_THE RECORDS:_
────────────────

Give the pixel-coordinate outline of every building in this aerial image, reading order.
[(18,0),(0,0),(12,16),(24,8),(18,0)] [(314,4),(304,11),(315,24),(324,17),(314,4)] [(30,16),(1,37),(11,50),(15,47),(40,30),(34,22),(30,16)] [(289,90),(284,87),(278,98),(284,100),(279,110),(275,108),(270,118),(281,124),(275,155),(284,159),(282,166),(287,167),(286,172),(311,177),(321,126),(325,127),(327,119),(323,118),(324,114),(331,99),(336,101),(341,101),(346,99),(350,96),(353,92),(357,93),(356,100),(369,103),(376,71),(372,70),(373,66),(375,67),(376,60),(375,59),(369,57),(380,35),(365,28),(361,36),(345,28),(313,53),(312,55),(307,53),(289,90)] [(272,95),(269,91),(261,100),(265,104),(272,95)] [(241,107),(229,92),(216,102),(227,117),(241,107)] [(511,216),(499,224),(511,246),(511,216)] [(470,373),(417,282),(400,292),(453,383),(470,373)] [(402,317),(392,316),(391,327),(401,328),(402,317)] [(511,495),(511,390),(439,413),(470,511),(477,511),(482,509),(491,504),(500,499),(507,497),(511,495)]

────────────────

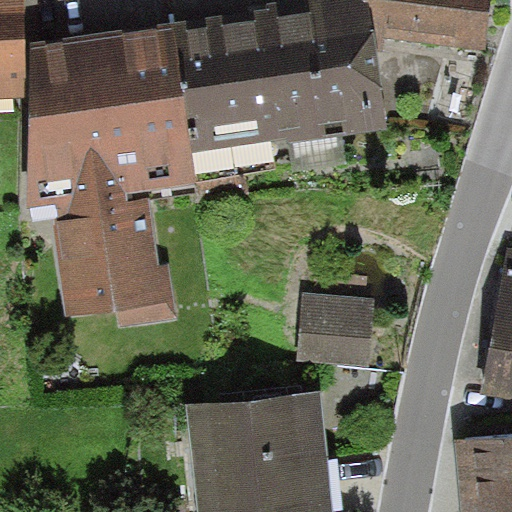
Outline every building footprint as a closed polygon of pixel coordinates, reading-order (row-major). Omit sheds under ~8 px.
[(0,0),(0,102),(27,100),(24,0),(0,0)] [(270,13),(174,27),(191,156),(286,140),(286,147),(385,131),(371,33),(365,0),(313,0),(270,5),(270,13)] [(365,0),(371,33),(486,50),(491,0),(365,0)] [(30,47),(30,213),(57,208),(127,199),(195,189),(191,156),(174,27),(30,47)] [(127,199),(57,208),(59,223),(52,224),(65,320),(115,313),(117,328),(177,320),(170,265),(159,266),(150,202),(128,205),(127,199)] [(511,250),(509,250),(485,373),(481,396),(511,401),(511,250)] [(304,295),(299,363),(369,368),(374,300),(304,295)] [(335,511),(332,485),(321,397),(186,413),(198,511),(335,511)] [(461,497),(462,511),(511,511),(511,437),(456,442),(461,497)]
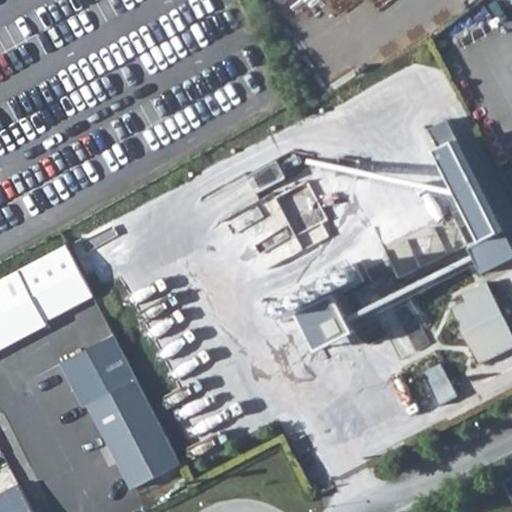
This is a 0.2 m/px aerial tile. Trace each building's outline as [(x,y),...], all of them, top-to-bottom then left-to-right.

────────────────

_GOAL:_ From the entries above, extract each line that contains the string "reading", and copy every such line in full.

_RESULT OF THIS EXERCISE:_
Give the pixel-coordinate outline of every building in this aerial image, reading order.
Outline every building footprint as a closed polygon of pixel coordinates, reading-order (row-major). Omit sheds under ~8 px.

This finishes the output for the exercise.